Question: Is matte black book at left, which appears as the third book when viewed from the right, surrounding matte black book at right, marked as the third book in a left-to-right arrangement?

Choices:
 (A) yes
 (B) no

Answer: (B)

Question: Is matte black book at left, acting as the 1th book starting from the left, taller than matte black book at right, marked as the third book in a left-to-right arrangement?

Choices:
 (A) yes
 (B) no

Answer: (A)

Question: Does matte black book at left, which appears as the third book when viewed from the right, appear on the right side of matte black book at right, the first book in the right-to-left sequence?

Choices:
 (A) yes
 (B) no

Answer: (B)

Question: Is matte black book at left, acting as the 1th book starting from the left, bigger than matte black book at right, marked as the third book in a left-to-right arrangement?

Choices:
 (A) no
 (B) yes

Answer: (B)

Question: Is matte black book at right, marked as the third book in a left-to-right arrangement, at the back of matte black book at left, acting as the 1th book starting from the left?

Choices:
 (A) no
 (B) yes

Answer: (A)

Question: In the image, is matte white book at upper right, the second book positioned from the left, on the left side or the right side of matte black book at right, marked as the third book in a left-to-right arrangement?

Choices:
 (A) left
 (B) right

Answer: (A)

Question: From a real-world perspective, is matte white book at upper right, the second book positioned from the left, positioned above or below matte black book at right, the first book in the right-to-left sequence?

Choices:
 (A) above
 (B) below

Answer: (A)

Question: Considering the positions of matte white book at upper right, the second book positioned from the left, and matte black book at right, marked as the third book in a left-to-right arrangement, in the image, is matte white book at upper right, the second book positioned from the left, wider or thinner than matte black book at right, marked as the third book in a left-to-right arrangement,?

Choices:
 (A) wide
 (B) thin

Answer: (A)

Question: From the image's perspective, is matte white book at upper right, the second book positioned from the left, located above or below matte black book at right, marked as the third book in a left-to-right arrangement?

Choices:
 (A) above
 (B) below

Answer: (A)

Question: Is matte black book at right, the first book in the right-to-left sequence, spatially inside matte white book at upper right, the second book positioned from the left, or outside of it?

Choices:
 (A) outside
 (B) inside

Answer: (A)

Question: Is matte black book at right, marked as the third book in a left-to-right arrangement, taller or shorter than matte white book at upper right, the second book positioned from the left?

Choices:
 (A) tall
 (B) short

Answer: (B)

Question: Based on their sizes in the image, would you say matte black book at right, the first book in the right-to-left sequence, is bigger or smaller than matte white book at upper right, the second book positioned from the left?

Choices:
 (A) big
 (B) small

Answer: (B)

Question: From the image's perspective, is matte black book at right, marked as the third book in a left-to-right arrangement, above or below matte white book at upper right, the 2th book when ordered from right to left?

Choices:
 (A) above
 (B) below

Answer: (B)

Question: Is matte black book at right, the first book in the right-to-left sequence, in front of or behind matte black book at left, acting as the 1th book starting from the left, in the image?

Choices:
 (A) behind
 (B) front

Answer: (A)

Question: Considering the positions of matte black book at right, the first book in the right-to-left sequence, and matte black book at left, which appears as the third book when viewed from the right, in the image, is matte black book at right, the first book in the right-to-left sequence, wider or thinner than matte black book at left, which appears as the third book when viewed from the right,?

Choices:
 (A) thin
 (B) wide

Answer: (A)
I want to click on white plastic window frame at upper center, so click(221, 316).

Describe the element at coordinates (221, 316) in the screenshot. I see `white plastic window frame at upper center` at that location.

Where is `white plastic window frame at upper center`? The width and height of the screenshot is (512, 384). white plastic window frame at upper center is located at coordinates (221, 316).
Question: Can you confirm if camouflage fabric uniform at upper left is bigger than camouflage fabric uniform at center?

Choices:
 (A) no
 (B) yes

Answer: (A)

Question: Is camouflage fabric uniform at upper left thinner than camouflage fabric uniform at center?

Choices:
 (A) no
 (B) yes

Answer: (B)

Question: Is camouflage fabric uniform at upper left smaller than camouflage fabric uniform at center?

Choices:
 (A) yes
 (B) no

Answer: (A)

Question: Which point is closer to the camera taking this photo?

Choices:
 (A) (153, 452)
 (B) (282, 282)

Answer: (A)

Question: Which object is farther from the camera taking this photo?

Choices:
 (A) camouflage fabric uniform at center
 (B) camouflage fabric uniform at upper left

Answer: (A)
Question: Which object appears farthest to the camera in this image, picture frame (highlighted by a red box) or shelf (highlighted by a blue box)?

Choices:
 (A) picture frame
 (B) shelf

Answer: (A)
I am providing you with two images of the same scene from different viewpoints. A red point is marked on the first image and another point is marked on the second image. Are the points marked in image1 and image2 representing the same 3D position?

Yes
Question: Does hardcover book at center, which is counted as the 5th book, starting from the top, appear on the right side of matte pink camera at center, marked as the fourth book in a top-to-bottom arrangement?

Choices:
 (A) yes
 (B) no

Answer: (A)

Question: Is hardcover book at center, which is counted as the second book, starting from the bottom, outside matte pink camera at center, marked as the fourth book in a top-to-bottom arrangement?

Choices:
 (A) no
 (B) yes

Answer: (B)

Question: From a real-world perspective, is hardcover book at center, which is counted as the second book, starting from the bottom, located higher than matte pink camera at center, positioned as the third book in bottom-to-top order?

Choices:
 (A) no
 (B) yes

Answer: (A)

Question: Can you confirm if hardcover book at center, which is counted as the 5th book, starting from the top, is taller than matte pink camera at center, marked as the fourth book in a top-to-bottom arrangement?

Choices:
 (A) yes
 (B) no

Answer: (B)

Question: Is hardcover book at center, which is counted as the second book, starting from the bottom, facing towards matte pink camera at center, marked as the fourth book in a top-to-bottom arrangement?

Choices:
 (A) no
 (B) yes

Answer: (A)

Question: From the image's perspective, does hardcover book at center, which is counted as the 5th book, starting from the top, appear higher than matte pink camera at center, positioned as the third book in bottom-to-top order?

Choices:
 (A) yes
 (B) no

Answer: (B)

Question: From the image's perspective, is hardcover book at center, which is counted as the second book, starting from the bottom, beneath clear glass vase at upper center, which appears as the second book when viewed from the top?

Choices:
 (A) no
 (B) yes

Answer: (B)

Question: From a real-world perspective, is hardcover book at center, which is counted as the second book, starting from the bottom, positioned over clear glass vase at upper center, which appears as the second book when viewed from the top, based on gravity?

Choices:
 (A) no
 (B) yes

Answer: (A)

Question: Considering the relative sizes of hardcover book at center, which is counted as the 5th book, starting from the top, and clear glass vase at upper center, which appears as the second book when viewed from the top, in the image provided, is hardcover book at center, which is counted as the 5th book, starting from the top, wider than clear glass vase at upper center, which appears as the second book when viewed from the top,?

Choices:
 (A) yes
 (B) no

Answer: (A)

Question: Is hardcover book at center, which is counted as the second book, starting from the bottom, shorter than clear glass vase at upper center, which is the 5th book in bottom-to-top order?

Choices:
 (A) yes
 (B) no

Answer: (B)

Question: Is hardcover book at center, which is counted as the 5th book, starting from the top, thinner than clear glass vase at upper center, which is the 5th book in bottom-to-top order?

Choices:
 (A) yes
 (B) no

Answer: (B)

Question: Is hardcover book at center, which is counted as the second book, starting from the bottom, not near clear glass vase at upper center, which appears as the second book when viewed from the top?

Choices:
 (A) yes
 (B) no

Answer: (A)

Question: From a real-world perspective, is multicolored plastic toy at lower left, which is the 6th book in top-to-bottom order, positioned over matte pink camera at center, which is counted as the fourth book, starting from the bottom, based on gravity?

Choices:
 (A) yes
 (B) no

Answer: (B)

> _Exercise directions_
Convert every line of the items above into a JSON array of strings, with one string per line and blank lines omitted.

> _Output for this exercise_
[
  "Question: Is matte black book at left, which appears as the third book when viewed from the right, surrounding matte black book at right, marked as the third book in a left-to-right arrangement?",
  "Choices:",
  " (A) yes",
  " (B) no",
  "Answer: (B)",
  "Question: Is matte black book at left, acting as the 1th book starting from the left, taller than matte black book at right, marked as the third book in a left-to-right arrangement?",
  "Choices:",
  " (A) yes",
  " (B) no",
  "Answer: (A)",
  "Question: Does matte black book at left, which appears as the third book when viewed from the right, appear on the right side of matte black book at right, the first book in the right-to-left sequence?",
  "Choices:",
  " (A) yes",
  " (B) no",
  "Answer: (B)",
  "Question: Is matte black book at left, acting as the 1th book starting from the left, bigger than matte black book at right, marked as the third book in a left-to-right arrangement?",
  "Choices:",
  " (A) no",
  " (B) yes",
  "Answer: (B)",
  "Question: Is matte black book at right, marked as the third book in a left-to-right arrangement, at the back of matte black book at left, acting as the 1th book starting from the left?",
  "Choices:",
  " (A) no",
  " (B) yes",
  "Answer: (A)",
  "Question: In the image, is matte white book at upper right, the second book positioned from the left, on the left side or the right side of matte black book at right, marked as the third book in a left-to-right arrangement?",
  "Choices:",
  " (A) left",
  " (B) right",
  "Answer: (A)",
  "Question: From a real-world perspective, is matte white book at upper right, the second book positioned from the left, positioned above or below matte black book at right, the first book in the right-to-left sequence?",
  "Choices:",
  " (A) above",
  " (B) below",
  "Answer: (A)",
  "Question: Considering the positions of matte white book at upper right, the second book positioned from the left, and matte black book at right, marked as the third book in a left-to-right arrangement, in the image, is matte white book at upper right, the second book positioned from the left, wider or thinner than matte black book at right, marked as the third book in a left-to-right arrangement,?",
  "Choices:",
  " (A) wide",
  " (B) thin",
  "Answer: (A)",
  "Question: From the image's perspective, is matte white book at upper right, the second book positioned from the left, located above or below matte black book at right, marked as the third book in a left-to-right arrangement?",
  "Choices:",
  " (A) above",
  " (B) below",
  "Answer: (A)",
  "Question: Is matte black book at right, the first book in the right-to-left sequence, spatially inside matte white book at upper right, the second book positioned from the left, or outside of it?",
  "Choices:",
  " (A) outside",
  " (B) inside",
  "Answer: (A)",
  "Question: Is matte black book at right, marked as the third book in a left-to-right arrangement, taller or shorter than matte white book at upper right, the second book positioned from the left?",
  "Choices:",
  " (A) tall",
  " (B) short",
  "Answer: (B)",
  "Question: Based on their sizes in the image, would you say matte black book at right, the first book in the right-to-left sequence, is bigger or smaller than matte white book at upper right, the second book positioned from the left?",
  "Choices:",
  " (A) big",
  " (B) small",
  "Answer: (B)",
  "Question: From the image's perspective, is matte black book at right, marked as the third book in a left-to-right arrangement, above or below matte white book at upper right, the 2th book when ordered from right to left?",
  "Choices:",
  " (A) above",
  " (B) below",
  "Answer: (B)",
  "Question: Is matte black book at right, the first book in the right-to-left sequence, in front of or behind matte black book at left, acting as the 1th book starting from the left, in the image?",
  "Choices:",
  " (A) behind",
  " (B) front",
  "Answer: (A)",
  "Question: Considering the positions of matte black book at right, the first book in the right-to-left sequence, and matte black book at left, which appears as the third book when viewed from the right, in the image, is matte black book at right, the first book in the right-to-left sequence, wider or thinner than matte black book at left, which appears as the third book when viewed from the right,?",
  "Choices:",
  " (A) thin",
  " (B) wide",
  "Answer: (A)",
  "I want to click on white plastic window frame at upper center, so click(221, 316).",
  "Describe the element at coordinates (221, 316) in the screenshot. I see `white plastic window frame at upper center` at that location.",
  "Where is `white plastic window frame at upper center`? The width and height of the screenshot is (512, 384). white plastic window frame at upper center is located at coordinates (221, 316).",
  "Question: Can you confirm if camouflage fabric uniform at upper left is bigger than camouflage fabric uniform at center?",
  "Choices:",
  " (A) no",
  " (B) yes",
  "Answer: (A)",
  "Question: Is camouflage fabric uniform at upper left thinner than camouflage fabric uniform at center?",
  "Choices:",
  " (A) no",
  " (B) yes",
  "Answer: (B)",
  "Question: Is camouflage fabric uniform at upper left smaller than camouflage fabric uniform at center?",
  "Choices:",
  " (A) yes",
  " (B) no",
  "Answer: (A)",
  "Question: Which point is closer to the camera taking this photo?",
  "Choices:",
  " (A) (153, 452)",
  " (B) (282, 282)",
  "Answer: (A)",
  "Question: Which object is farther from the camera taking this photo?",
  "Choices:",
  " (A) camouflage fabric uniform at center",
  " (B) camouflage fabric uniform at upper left",
  "Answer: (A)",
  "Question: Which object appears farthest to the camera in this image, picture frame (highlighted by a red box) or shelf (highlighted by a blue box)?",
  "Choices:",
  " (A) picture frame",
  " (B) shelf",
  "Answer: (A)",
  "I am providing you with two images of the same scene from different viewpoints. A red point is marked on the first image and another point is marked on the second image. Are the points marked in image1 and image2 representing the same 3D position?",
  "Yes",
  "Question: Does hardcover book at center, which is counted as the 5th book, starting from the top, appear on the right side of matte pink camera at center, marked as the fourth book in a top-to-bottom arrangement?",
  "Choices:",
  " (A) yes",
  " (B) no",
  "Answer: (A)",
  "Question: Is hardcover book at center, which is counted as the second book, starting from the bottom, outside matte pink camera at center, marked as the fourth book in a top-to-bottom arrangement?",
  "Choices:",
  " (A) no",
  " (B) yes",
  "Answer: (B)",
  "Question: From a real-world perspective, is hardcover book at center, which is counted as the second book, starting from the bottom, located higher than matte pink camera at center, positioned as the third book in bottom-to-top order?",
  "Choices:",
  " (A) no",
  " (B) yes",
  "Answer: (A)",
  "Question: Can you confirm if hardcover book at center, which is counted as the 5th book, starting from the top, is taller than matte pink camera at center, marked as the fourth book in a top-to-bottom arrangement?",
  "Choices:",
  " (A) yes",
  " (B) no",
  "Answer: (B)",
  "Question: Is hardcover book at center, which is counted as the second book, starting from the bottom, facing towards matte pink camera at center, marked as the fourth book in a top-to-bottom arrangement?",
  "Choices:",
  " (A) no",
  " (B) yes",
  "Answer: (A)",
  "Question: From the image's perspective, does hardcover book at center, which is counted as the 5th book, starting from the top, appear higher than matte pink camera at center, positioned as the third book in bottom-to-top order?",
  "Choices:",
  " (A) yes",
  " (B) no",
  "Answer: (B)",
  "Question: From the image's perspective, is hardcover book at center, which is counted as the second book, starting from the bottom, beneath clear glass vase at upper center, which appears as the second book when viewed from the top?",
  "Choices:",
  " (A) no",
  " (B) yes",
  "Answer: (B)",
  "Question: From a real-world perspective, is hardcover book at center, which is counted as the second book, starting from the bottom, positioned over clear glass vase at upper center, which appears as the second book when viewed from the top, based on gravity?",
  "Choices:",
  " (A) no",
  " (B) yes",
  "Answer: (A)",
  "Question: Considering the relative sizes of hardcover book at center, which is counted as the 5th book, starting from the top, and clear glass vase at upper center, which appears as the second book when viewed from the top, in the image provided, is hardcover book at center, which is counted as the 5th book, starting from the top, wider than clear glass vase at upper center, which appears as the second book when viewed from the top,?",
  "Choices:",
  " (A) yes",
  " (B) no",
  "Answer: (A)",
  "Question: Is hardcover book at center, which is counted as the second book, starting from the bottom, shorter than clear glass vase at upper center, which is the 5th book in bottom-to-top order?",
  "Choices:",
  " (A) yes",
  " (B) no",
  "Answer: (B)",
  "Question: Is hardcover book at center, which is counted as the 5th book, starting from the top, thinner than clear glass vase at upper center, which is the 5th book in bottom-to-top order?",
  "Choices:",
  " (A) yes",
  " (B) no",
  "Answer: (B)",
  "Question: Is hardcover book at center, which is counted as the second book, starting from the bottom, not near clear glass vase at upper center, which appears as the second book when viewed from the top?",
  "Choices:",
  " (A) yes",
  " (B) no",
  "Answer: (A)",
  "Question: From a real-world perspective, is multicolored plastic toy at lower left, which is the 6th book in top-to-bottom order, positioned over matte pink camera at center, which is counted as the fourth book, starting from the bottom, based on gravity?",
  "Choices:",
  " (A) yes",
  " (B) no",
  "Answer: (B)"
]